___ Source material ___

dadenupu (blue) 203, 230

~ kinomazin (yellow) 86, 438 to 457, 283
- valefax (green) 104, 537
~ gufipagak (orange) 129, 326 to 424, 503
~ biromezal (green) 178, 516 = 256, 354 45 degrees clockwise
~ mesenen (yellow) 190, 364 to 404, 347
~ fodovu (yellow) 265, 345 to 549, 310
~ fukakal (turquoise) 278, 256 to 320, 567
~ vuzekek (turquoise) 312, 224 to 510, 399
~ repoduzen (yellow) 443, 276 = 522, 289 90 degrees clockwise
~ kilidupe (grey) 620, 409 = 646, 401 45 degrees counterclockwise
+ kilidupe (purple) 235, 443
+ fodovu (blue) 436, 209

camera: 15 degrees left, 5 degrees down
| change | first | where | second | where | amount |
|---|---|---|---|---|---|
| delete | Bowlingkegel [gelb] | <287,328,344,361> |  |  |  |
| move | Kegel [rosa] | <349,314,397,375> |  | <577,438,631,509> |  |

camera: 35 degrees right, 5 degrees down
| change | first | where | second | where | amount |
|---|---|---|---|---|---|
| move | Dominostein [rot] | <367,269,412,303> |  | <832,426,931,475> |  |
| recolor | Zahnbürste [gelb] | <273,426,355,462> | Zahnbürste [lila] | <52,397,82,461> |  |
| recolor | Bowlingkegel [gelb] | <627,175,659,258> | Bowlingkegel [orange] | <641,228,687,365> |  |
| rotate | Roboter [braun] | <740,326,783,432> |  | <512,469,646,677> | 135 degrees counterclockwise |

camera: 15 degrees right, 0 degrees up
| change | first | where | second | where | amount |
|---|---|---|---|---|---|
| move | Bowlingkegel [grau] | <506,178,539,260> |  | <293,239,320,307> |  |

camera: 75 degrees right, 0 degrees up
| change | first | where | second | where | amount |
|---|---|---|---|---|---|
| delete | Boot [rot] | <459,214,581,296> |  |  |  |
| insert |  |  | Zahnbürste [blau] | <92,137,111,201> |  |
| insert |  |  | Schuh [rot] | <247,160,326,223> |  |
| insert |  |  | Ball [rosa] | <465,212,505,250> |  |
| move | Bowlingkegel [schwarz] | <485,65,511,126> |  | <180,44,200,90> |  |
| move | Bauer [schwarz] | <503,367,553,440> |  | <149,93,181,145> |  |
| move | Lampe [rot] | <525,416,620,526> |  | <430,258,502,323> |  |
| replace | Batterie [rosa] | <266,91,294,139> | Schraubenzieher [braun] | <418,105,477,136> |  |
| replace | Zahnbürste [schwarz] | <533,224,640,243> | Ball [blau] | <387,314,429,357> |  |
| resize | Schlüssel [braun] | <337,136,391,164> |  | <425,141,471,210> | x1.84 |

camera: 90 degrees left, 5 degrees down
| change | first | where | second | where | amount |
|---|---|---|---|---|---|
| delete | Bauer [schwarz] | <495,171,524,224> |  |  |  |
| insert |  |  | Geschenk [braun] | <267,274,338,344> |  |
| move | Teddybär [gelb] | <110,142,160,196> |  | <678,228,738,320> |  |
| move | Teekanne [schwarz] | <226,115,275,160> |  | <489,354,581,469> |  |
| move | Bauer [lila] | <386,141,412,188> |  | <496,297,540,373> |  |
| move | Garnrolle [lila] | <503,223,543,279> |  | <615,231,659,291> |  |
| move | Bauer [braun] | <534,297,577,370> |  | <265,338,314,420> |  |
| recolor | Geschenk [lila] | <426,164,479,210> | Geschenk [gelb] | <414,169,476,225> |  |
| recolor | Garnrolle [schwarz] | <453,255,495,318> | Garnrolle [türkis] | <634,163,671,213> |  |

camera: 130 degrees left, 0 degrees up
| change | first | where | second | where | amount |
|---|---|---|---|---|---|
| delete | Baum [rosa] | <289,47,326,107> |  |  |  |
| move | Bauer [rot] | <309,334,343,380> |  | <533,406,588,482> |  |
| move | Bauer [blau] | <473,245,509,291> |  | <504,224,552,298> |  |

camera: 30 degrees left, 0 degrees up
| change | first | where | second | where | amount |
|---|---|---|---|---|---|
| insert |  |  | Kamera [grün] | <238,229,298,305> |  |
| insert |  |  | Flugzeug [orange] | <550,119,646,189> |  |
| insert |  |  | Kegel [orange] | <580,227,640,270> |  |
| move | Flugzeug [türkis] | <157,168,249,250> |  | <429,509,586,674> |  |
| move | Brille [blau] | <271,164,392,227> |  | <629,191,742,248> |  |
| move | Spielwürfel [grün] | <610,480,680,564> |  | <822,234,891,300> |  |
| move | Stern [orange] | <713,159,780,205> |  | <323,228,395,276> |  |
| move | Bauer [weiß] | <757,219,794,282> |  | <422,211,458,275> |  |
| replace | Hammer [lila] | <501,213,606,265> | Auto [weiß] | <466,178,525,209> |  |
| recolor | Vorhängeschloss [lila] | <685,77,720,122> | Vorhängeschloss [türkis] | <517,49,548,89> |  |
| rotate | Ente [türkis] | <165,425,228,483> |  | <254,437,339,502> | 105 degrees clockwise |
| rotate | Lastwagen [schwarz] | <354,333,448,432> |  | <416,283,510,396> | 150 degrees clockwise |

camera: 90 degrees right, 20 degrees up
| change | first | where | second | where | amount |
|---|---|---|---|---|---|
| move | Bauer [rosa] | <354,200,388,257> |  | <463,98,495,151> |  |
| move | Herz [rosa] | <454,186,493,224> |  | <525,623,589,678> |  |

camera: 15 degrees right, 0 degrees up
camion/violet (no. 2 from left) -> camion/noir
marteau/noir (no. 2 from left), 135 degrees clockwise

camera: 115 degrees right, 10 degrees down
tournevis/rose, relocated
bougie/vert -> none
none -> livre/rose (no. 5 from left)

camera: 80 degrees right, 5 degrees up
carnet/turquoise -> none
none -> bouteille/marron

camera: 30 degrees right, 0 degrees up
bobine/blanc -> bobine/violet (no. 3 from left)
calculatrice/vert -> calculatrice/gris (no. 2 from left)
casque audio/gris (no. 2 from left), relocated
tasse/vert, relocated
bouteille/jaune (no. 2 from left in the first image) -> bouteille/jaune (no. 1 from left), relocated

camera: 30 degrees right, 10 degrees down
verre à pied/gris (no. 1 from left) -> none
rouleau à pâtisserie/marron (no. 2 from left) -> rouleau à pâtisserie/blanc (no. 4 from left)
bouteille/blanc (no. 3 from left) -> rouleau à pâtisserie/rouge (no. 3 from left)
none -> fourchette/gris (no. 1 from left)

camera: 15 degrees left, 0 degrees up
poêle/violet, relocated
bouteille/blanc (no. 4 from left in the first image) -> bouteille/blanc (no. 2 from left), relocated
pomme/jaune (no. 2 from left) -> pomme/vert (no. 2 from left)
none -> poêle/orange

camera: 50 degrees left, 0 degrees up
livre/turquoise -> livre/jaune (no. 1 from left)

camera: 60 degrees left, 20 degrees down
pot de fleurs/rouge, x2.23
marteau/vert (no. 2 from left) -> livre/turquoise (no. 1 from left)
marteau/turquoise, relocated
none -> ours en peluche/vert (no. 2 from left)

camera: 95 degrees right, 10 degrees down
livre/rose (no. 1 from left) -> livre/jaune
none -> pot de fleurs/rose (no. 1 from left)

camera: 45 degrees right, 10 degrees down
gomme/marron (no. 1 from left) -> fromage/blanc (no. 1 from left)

___

■ What you are asked to do
Each entry in the data must be copied exactly.

■ Exercise answer
dadenupu (blue) 203, 230

~ kinomazin (yellow) 86, 438 to 457, 283
- valefax (green) 104, 537
~ gufipagak (orange) 129, 326 to 424, 503
~ biromezal (green) 178, 516 = 256, 354 45 degrees clockwise
~ mesenen (yellow) 190, 364 to 404, 347
~ fodovu (yellow) 265, 345 to 549, 310
~ fukakal (turquoise) 278, 256 to 320, 567
~ vuzekek (turquoise) 312, 224 to 510, 399
~ repoduzen (yellow) 443, 276 = 522, 289 90 degrees clockwise
~ kilidupe (grey) 620, 409 = 646, 401 45 degrees counterclockwise
+ kilidupe (purple) 235, 443
+ fodovu (blue) 436, 209

camera: 15 degrees left, 5 degrees down
| change | first | where | second | where | amount |
|---|---|---|---|---|---|
| delete | Bowlingkegel [gelb] | <287,328,344,361> |  |  |  |
| move | Kegel [rosa] | <349,314,397,375> |  | <577,438,631,509> |  |

camera: 35 degrees right, 5 degrees down
| change | first | where | second | where | amount |
|---|---|---|---|---|---|
| move | Dominostein [rot] | <367,269,412,303> |  | <832,426,931,475> |  |
| recolor | Zahnbürste [gelb] | <273,426,355,462> | Zahnbürste [lila] | <52,397,82,461> |  |
| recolor | Bowlingkegel [gelb] | <627,175,659,258> | Bowlingkegel [orange] | <641,228,687,365> |  |
| rotate | Roboter [braun] | <740,326,783,432> |  | <512,469,646,677> | 135 degrees counterclockwise |

camera: 15 degrees right, 0 degrees up
| change | first | where | second | where | amount |
|---|---|---|---|---|---|
| move | Bowlingkegel [grau] | <506,178,539,260> |  | <293,239,320,307> |  |

camera: 75 degrees right, 0 degrees up
| change | first | where | second | where | amount |
|---|---|---|---|---|---|
| delete | Boot [rot] | <459,214,581,296> |  |  |  |
| insert |  |  | Zahnbürste [blau] | <92,137,111,201> |  |
| insert |  |  | Schuh [rot] | <247,160,326,223> |  |
| insert |  |  | Ball [rosa] | <465,212,505,250> |  |
| move | Bowlingkegel [schwarz] | <485,65,511,126> |  | <180,44,200,90> |  |
| move | Bauer [schwarz] | <503,367,553,440> |  | <149,93,181,145> |  |
| move | Lampe [rot] | <525,416,620,526> |  | <430,258,502,323> |  |
| replace | Batterie [rosa] | <266,91,294,139> | Schraubenzieher [braun] | <418,105,477,136> |  |
| replace | Zahnbürste [schwarz] | <533,224,640,243> | Ball [blau] | <387,314,429,357> |  |
| resize | Schlüssel [braun] | <337,136,391,164> |  | <425,141,471,210> | x1.84 |

camera: 90 degrees left, 5 degrees down
| change | first | where | second | where | amount |
|---|---|---|---|---|---|
| delete | Bauer [schwarz] | <495,171,524,224> |  |  |  |
| insert |  |  | Geschenk [braun] | <267,274,338,344> |  |
| move | Teddybär [gelb] | <110,142,160,196> |  | <678,228,738,320> |  |
| move | Teekanne [schwarz] | <226,115,275,160> |  | <489,354,581,469> |  |
| move | Bauer [lila] | <386,141,412,188> |  | <496,297,540,373> |  |
| move | Garnrolle [lila] | <503,223,543,279> |  | <615,231,659,291> |  |
| move | Bauer [braun] | <534,297,577,370> |  | <265,338,314,420> |  |
| recolor | Geschenk [lila] | <426,164,479,210> | Geschenk [gelb] | <414,169,476,225> |  |
| recolor | Garnrolle [schwarz] | <453,255,495,318> | Garnrolle [türkis] | <634,163,671,213> |  |

camera: 130 degrees left, 0 degrees up
| change | first | where | second | where | amount |
|---|---|---|---|---|---|
| delete | Baum [rosa] | <289,47,326,107> |  |  |  |
| move | Bauer [rot] | <309,334,343,380> |  | <533,406,588,482> |  |
| move | Bauer [blau] | <473,245,509,291> |  | <504,224,552,298> |  |

camera: 30 degrees left, 0 degrees up
| change | first | where | second | where | amount |
|---|---|---|---|---|---|
| insert |  |  | Kamera [grün] | <238,229,298,305> |  |
| insert |  |  | Flugzeug [orange] | <550,119,646,189> |  |
| insert |  |  | Kegel [orange] | <580,227,640,270> |  |
| move | Flugzeug [türkis] | <157,168,249,250> |  | <429,509,586,674> |  |
| move | Brille [blau] | <271,164,392,227> |  | <629,191,742,248> |  |
| move | Spielwürfel [grün] | <610,480,680,564> |  | <822,234,891,300> |  |
| move | Stern [orange] | <713,159,780,205> |  | <323,228,395,276> |  |
| move | Bauer [weiß] | <757,219,794,282> |  | <422,211,458,275> |  |
| replace | Hammer [lila] | <501,213,606,265> | Auto [weiß] | <466,178,525,209> |  |
| recolor | Vorhängeschloss [lila] | <685,77,720,122> | Vorhängeschloss [türkis] | <517,49,548,89> |  |
| rotate | Ente [türkis] | <165,425,228,483> |  | <254,437,339,502> | 105 degrees clockwise |
| rotate | Lastwagen [schwarz] | <354,333,448,432> |  | <416,283,510,396> | 150 degrees clockwise |

camera: 90 degrees right, 20 degrees up
| change | first | where | second | where | amount |
|---|---|---|---|---|---|
| move | Bauer [rosa] | <354,200,388,257> |  | <463,98,495,151> |  |
| move | Herz [rosa] | <454,186,493,224> |  | <525,623,589,678> |  |

camera: 15 degrees right, 0 degrees up
camion/violet (no. 2 from left) -> camion/noir
marteau/noir (no. 2 from left), 135 degrees clockwise

camera: 115 degrees right, 10 degrees down
tournevis/rose, relocated
bougie/vert -> none
none -> livre/rose (no. 5 from left)

camera: 80 degrees right, 5 degrees up
carnet/turquoise -> none
none -> bouteille/marron

camera: 30 degrees right, 0 degrees up
bobine/blanc -> bobine/violet (no. 3 from left)
calculatrice/vert -> calculatrice/gris (no. 2 from left)
casque audio/gris (no. 2 from left), relocated
tasse/vert, relocated
bouteille/jaune (no. 2 from left in the first image) -> bouteille/jaune (no. 1 from left), relocated

camera: 30 degrees right, 10 degrees down
verre à pied/gris (no. 1 from left) -> none
rouleau à pâtisserie/marron (no. 2 from left) -> rouleau à pâtisserie/blanc (no. 4 from left)
bouteille/blanc (no. 3 from left) -> rouleau à pâtisserie/rouge (no. 3 from left)
none -> fourchette/gris (no. 1 from left)

camera: 15 degrees left, 0 degrees up
poêle/violet, relocated
bouteille/blanc (no. 4 from left in the first image) -> bouteille/blanc (no. 2 from left), relocated
pomme/jaune (no. 2 from left) -> pomme/vert (no. 2 from left)
none -> poêle/orange

camera: 50 degrees left, 0 degrees up
livre/turquoise -> livre/jaune (no. 1 from left)

camera: 60 degrees left, 20 degrees down
pot de fleurs/rouge, x2.23
marteau/vert (no. 2 from left) -> livre/turquoise (no. 1 from left)
marteau/turquoise, relocated
none -> ours en peluche/vert (no. 2 from left)

camera: 95 degrees right, 10 degrees down
livre/rose (no. 1 from left) -> livre/jaune
none -> pot de fleurs/rose (no. 1 from left)

camera: 45 degrees right, 10 degrees down
gomme/marron (no. 1 from left) -> fromage/blanc (no. 1 from left)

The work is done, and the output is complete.